TASK OBJECTIVE
With the pictures left out, reproduce exactly the lines from the one containing "school desk: (222, 139) -> (90, 269), added" through the final line of the entries.

EXTRACTED RECORDS
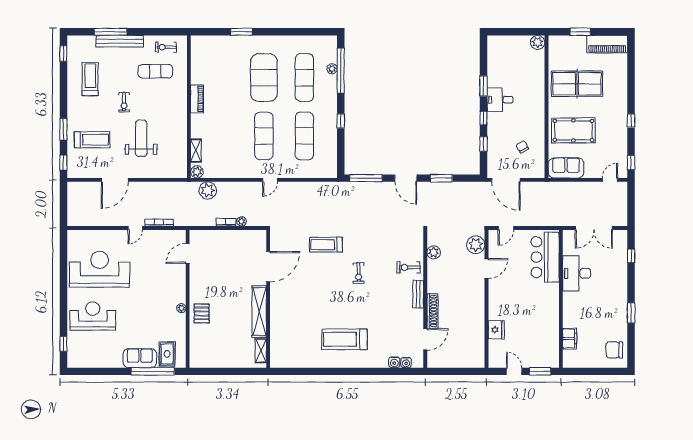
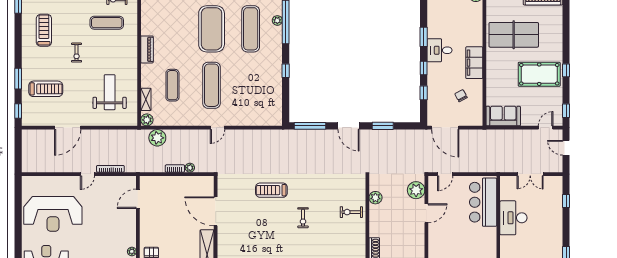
filing cabinet: (536, 113) -> (474, 63), added
pool table: (573, 130) -> (539, 74), moved
exercise mat: (304, 136) -> (172, 85), moved, width x0.73, depth x0.69
weight bench: (141, 138) -> (110, 92), moved
door: (631, 201) -> (566, 148), added
double door: (594, 228) -> (530, 174), width x0.73
door: (268, 267) -> (216, 211), swing flipped
reception desk: (100, 269) -> (53, 214), turned 180
bench: (418, 294) -> (361, 238), removed

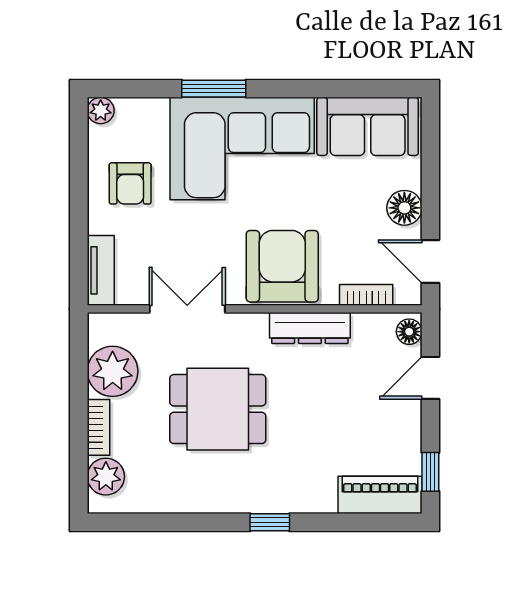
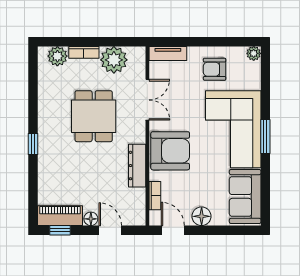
window: (214, 89) -> (265, 137), moved
door: (430, 261) -> (173, 230), hinge flipped
floor lamp: (409, 332) -> (91, 219), moved
piano: (380, 495) -> (60, 216), moved, turned -90

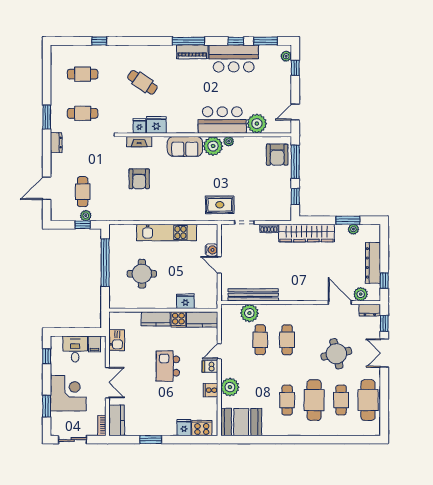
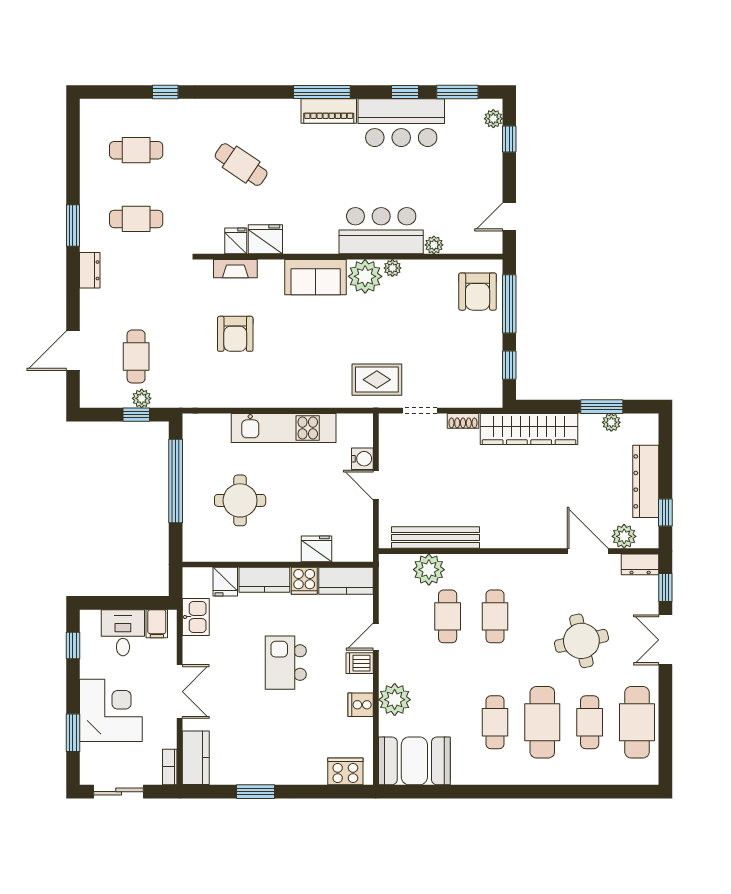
plant: (257, 124) -> (434, 245), width x0.53, depth x0.53
fridge: (184, 428) -> (225, 582), moved, turned 180

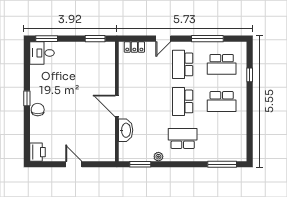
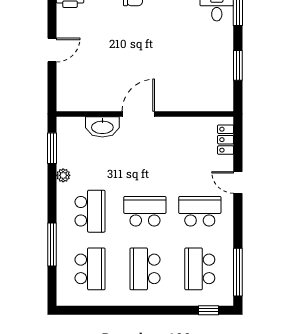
window: (95, 39) -> (238, 65), moved
window: (207, 39) -> (238, 272), moved
window: (250, 75) -> (208, 310), moved
school desk: (222, 139) -> (90, 269), added
window: (222, 164) -> (52, 244), moved

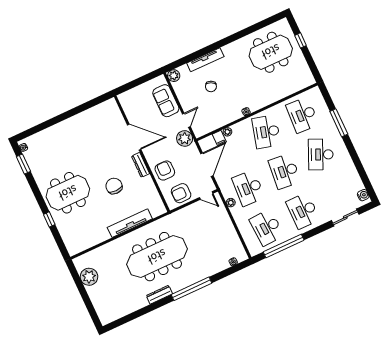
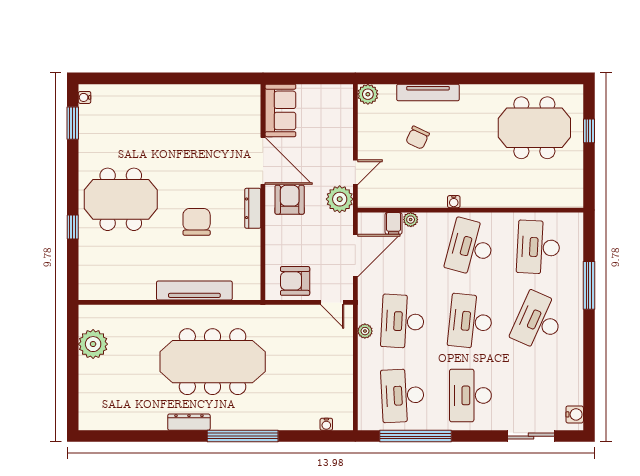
sofa: (166, 101) -> (280, 110), moved, turned 180
armchair: (165, 171) -> (290, 200), moved

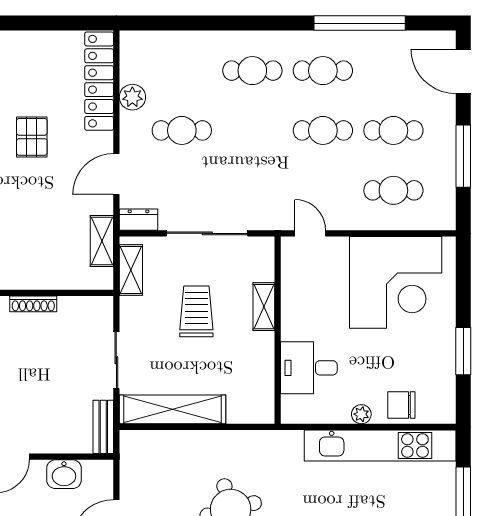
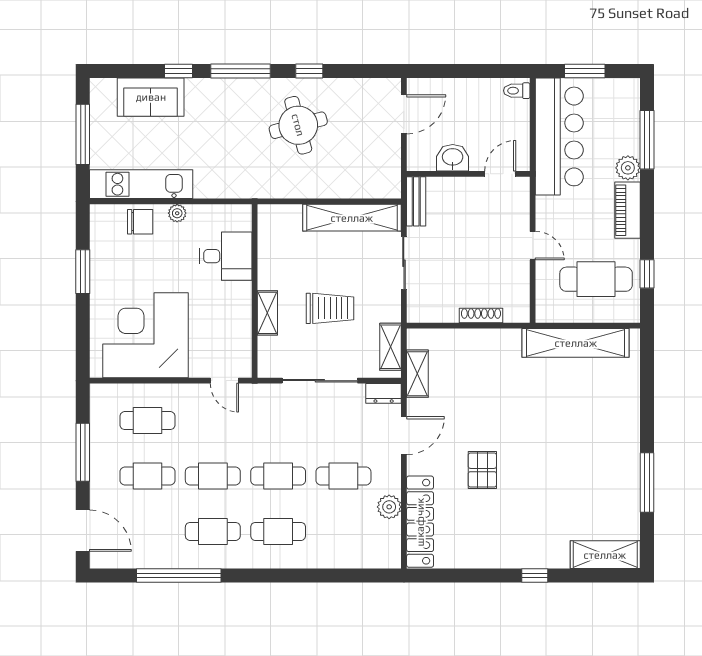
cafe table: (252, 130) -> (278, 476), added
trolley: (196, 311) -> (330, 308), turned -90
kitchen unit: (380, 446) -> (141, 184), width x0.73

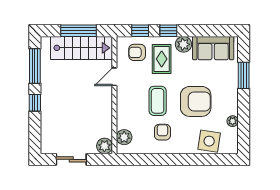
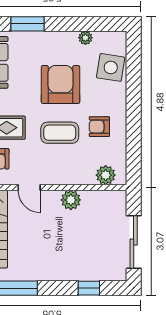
window: (35, 103) -> (89, 288), moved
plant: (104, 146) -> (71, 200), moved
sliding door: (71, 159) -> (134, 242), width x1.37

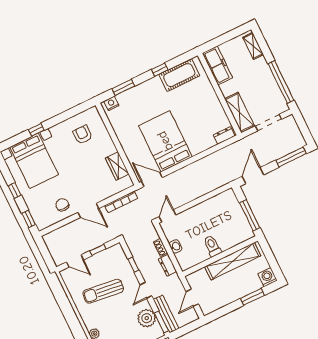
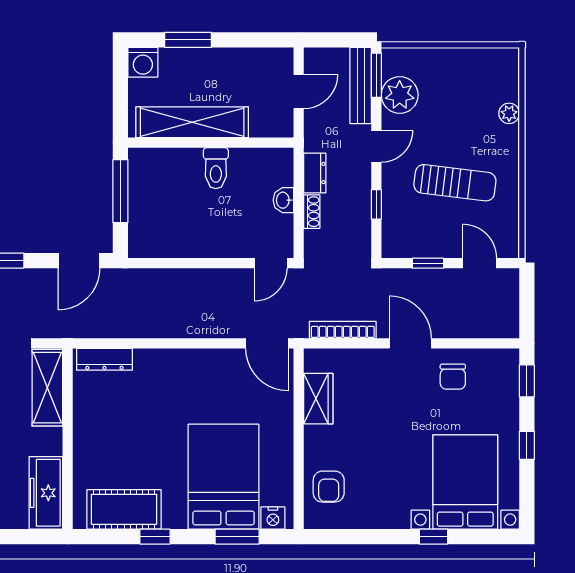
armchair: (83, 135) -> (329, 487), moved
dresser: (224, 135) -> (104, 359), width x1.44
bed: (165, 141) -> (224, 477), moved, turned 180

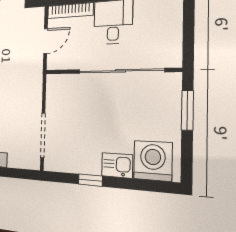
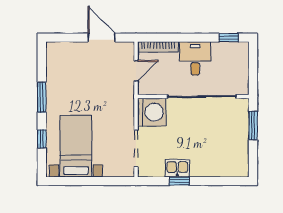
washing machine: (153, 161) -> (152, 112), moved, turned 90
kitchen sink: (117, 165) -> (177, 168), moved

ANSWER SECTION
school desk: (222, 139) -> (90, 269), added
window: (222, 164) -> (52, 244), moved

sofa: (166, 101) -> (280, 110), moved, turned 180
armchair: (165, 171) -> (290, 200), moved

cafe table: (252, 130) -> (278, 476), added
trolley: (196, 311) -> (330, 308), turned -90
kitchen unit: (380, 446) -> (141, 184), width x0.73

window: (35, 103) -> (89, 288), moved
plant: (104, 146) -> (71, 200), moved
sliding door: (71, 159) -> (134, 242), width x1.37

armchair: (83, 135) -> (329, 487), moved
dresser: (224, 135) -> (104, 359), width x1.44
bed: (165, 141) -> (224, 477), moved, turned 180

washing machine: (153, 161) -> (152, 112), moved, turned 90
kitchen sink: (117, 165) -> (177, 168), moved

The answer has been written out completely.